START Exercise data

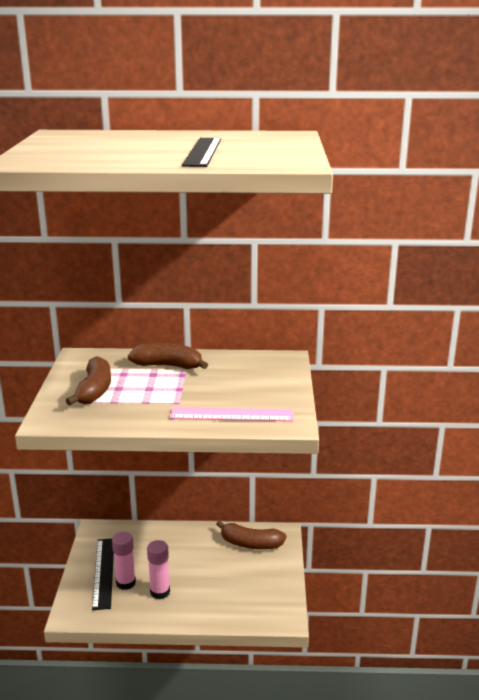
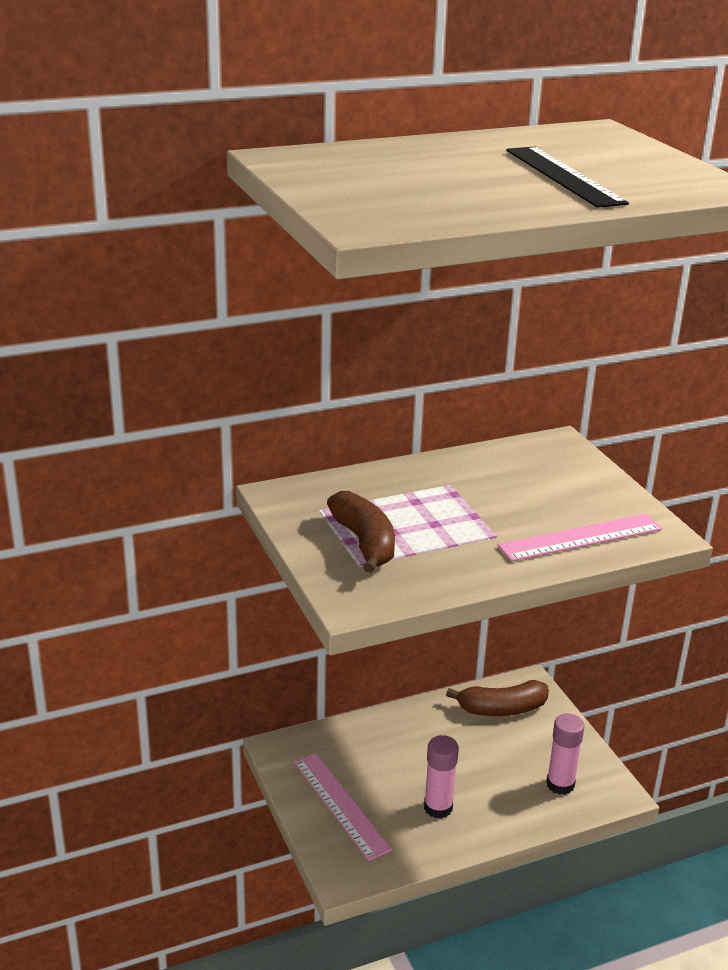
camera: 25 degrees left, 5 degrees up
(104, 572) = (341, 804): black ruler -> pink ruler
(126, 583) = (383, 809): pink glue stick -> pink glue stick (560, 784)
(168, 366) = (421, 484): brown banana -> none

END Exercise data
START Exercise data

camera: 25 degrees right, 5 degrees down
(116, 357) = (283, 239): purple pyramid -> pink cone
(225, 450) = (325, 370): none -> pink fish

END Exercise data

### [Your instructions]
When the line with "(104, 572) = (341, 804): black" is reached in the data above, start copying there, and copy each line exactly until the line with "(168, 366) = (421, 484): brown banana -> none" has been copied; copy nothing else.

### [Result for this task]
(104, 572) = (341, 804): black ruler -> pink ruler
(126, 583) = (383, 809): pink glue stick -> pink glue stick (560, 784)
(168, 366) = (421, 484): brown banana -> none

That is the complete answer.